[[ EXCERPTED RECORDS open ]]

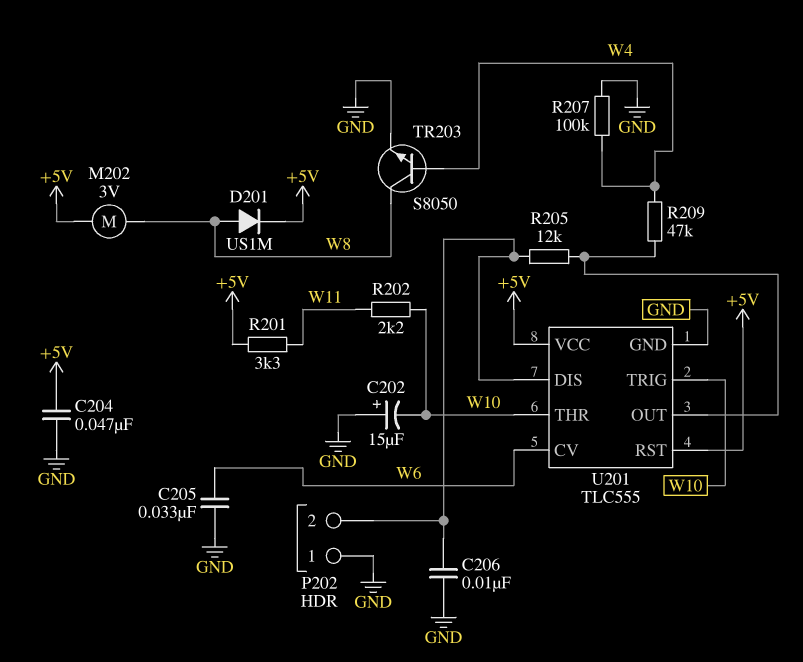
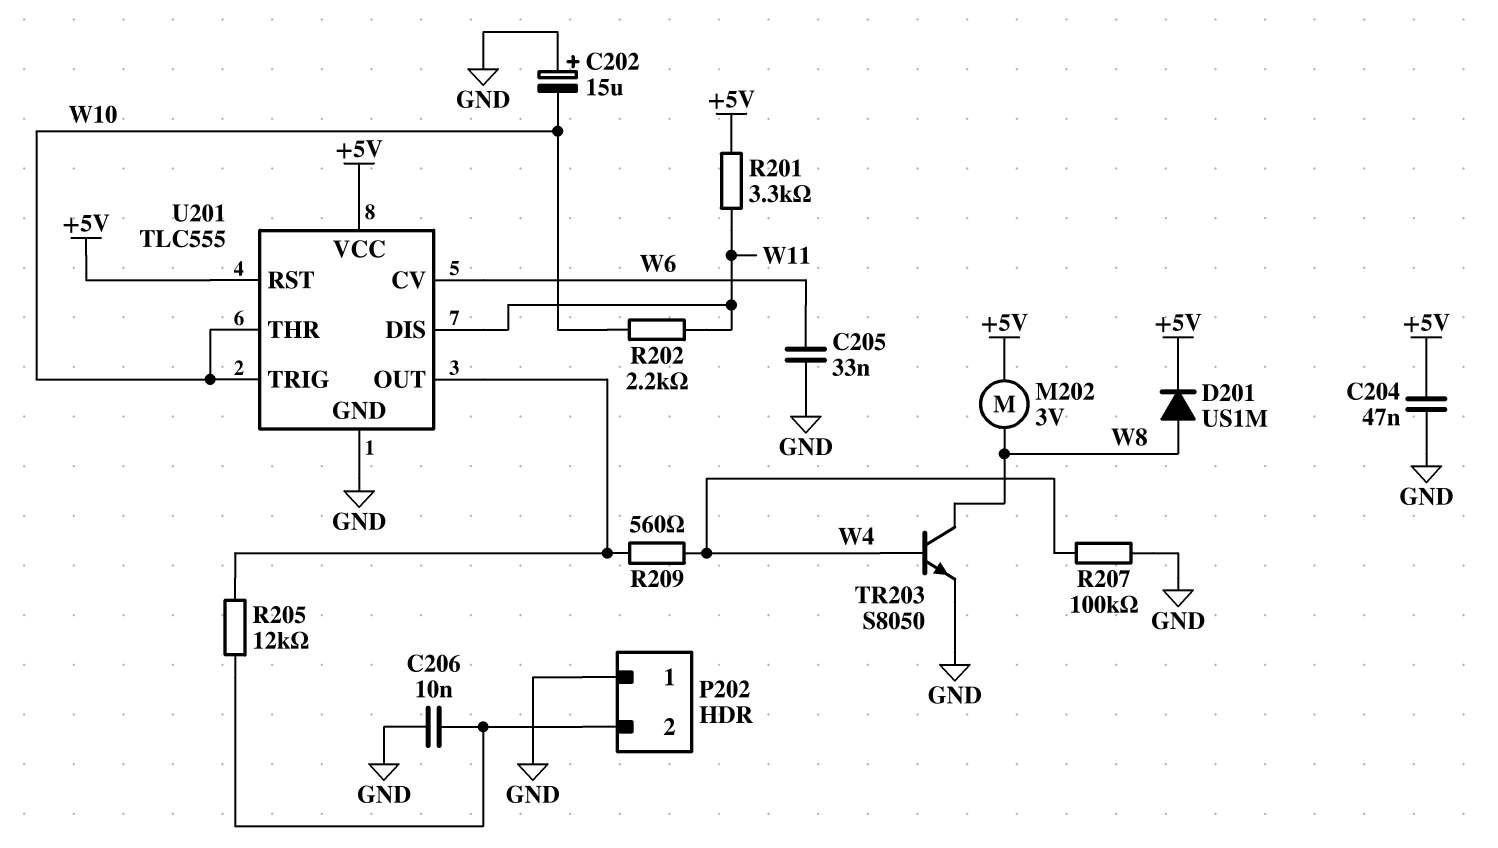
R209: 47k (U201/OUT, W4) -> 560 (U201/OUT, W4)
U201 pin DIS: P202/2 -> W11

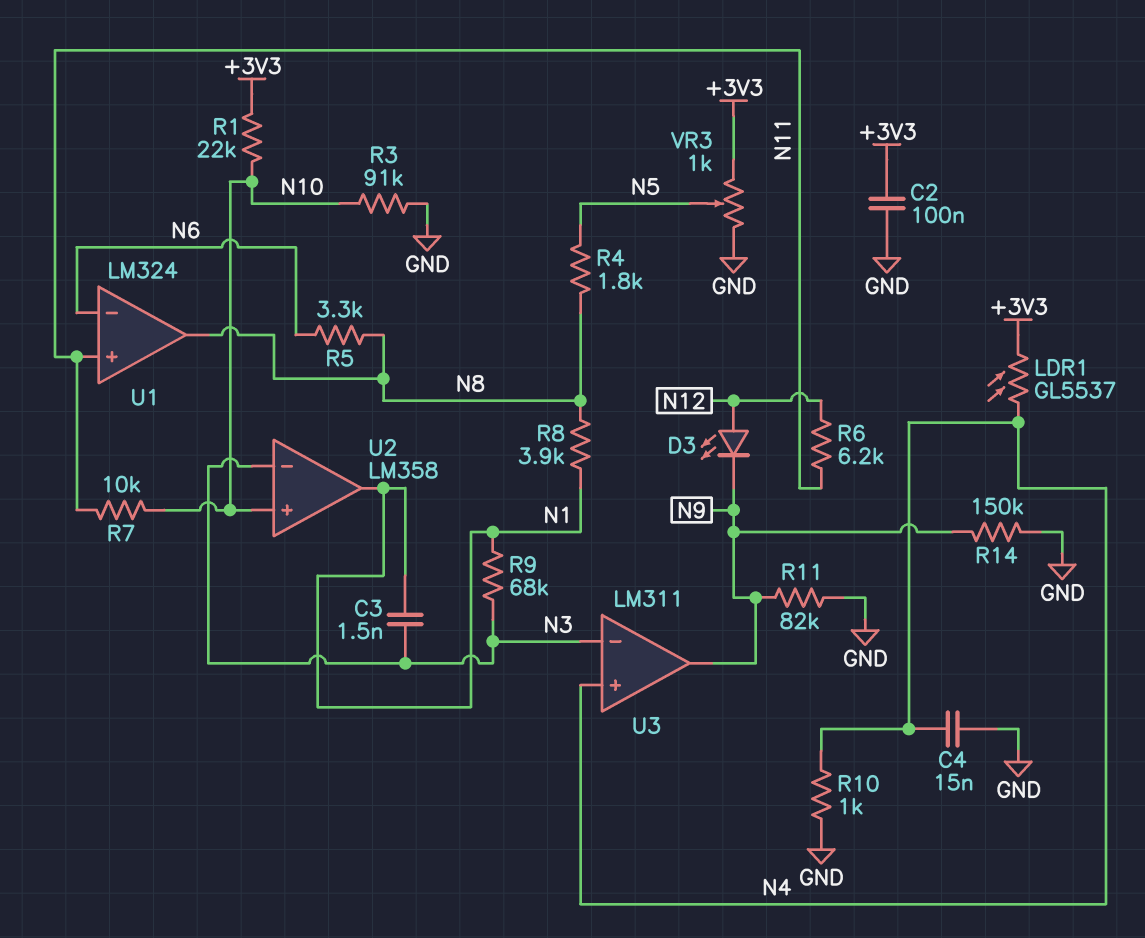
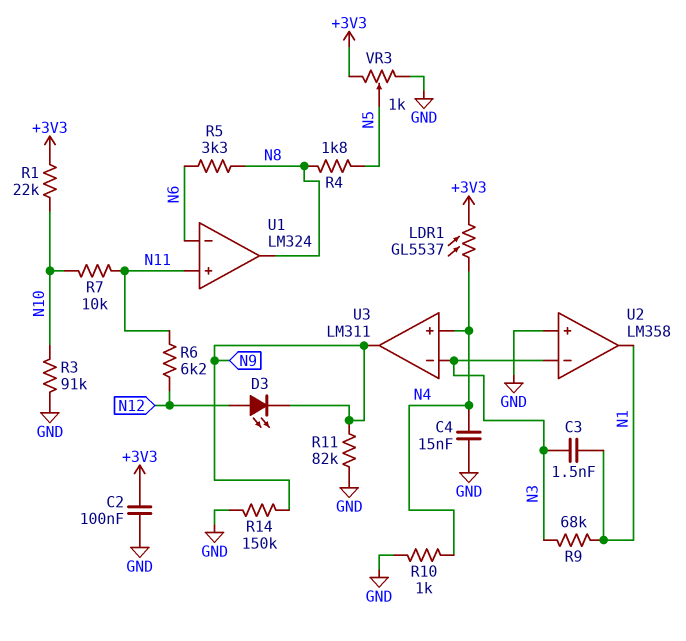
R8: 3.9k (N1, N8) -> none
U2 pin in+: N10 -> GND

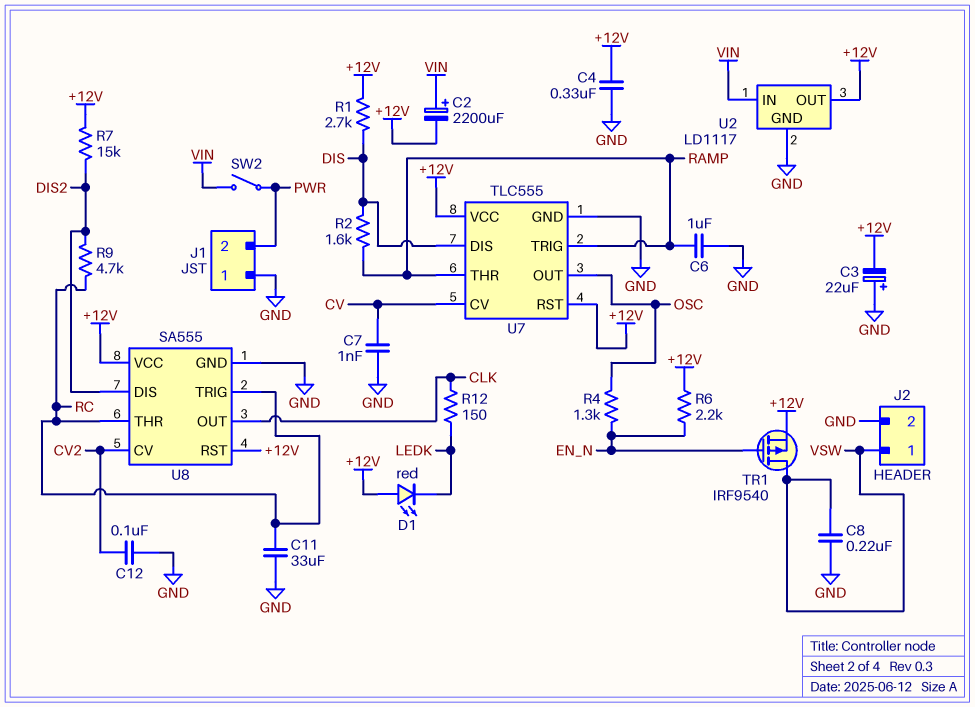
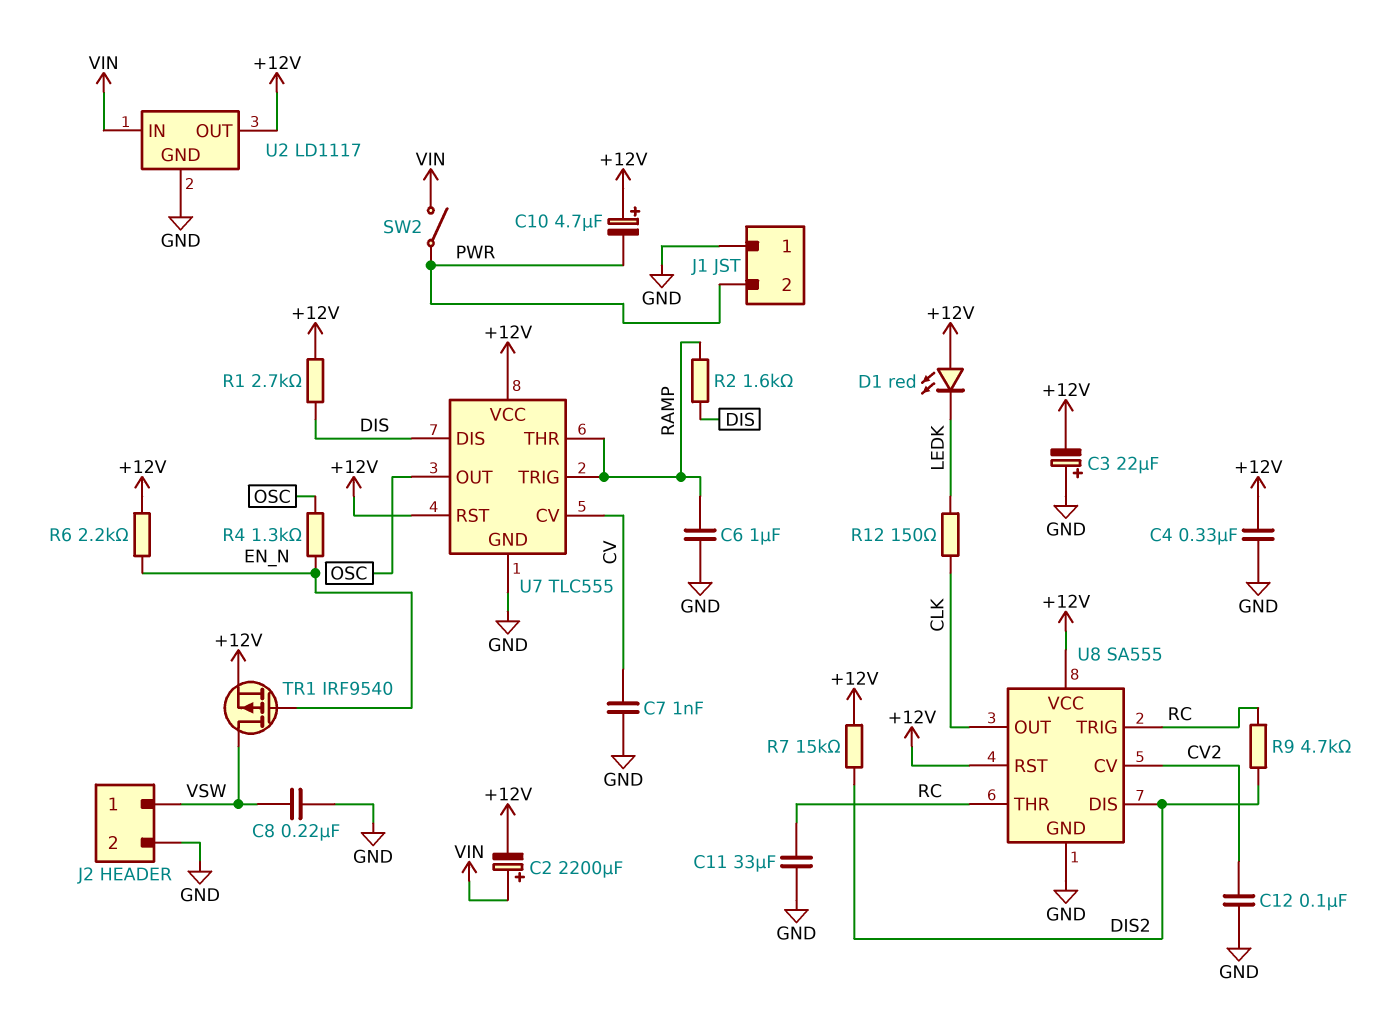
C10: none -> 4.7uF (plus +12V, minus PWR)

[[ EXCERPTED RECORDS closed ]]

### DIRECTIONS FOR THIS TASK
Print again, word for word, every line from the line with "U201 pin DIS: P202/2 -> W11" to the final line of the records, inclusive; skip the pictures.

### REPLY
U201 pin DIS: P202/2 -> W11

R8: 3.9k (N1, N8) -> none
U2 pin in+: N10 -> GND

C10: none -> 4.7uF (plus +12V, minus PWR)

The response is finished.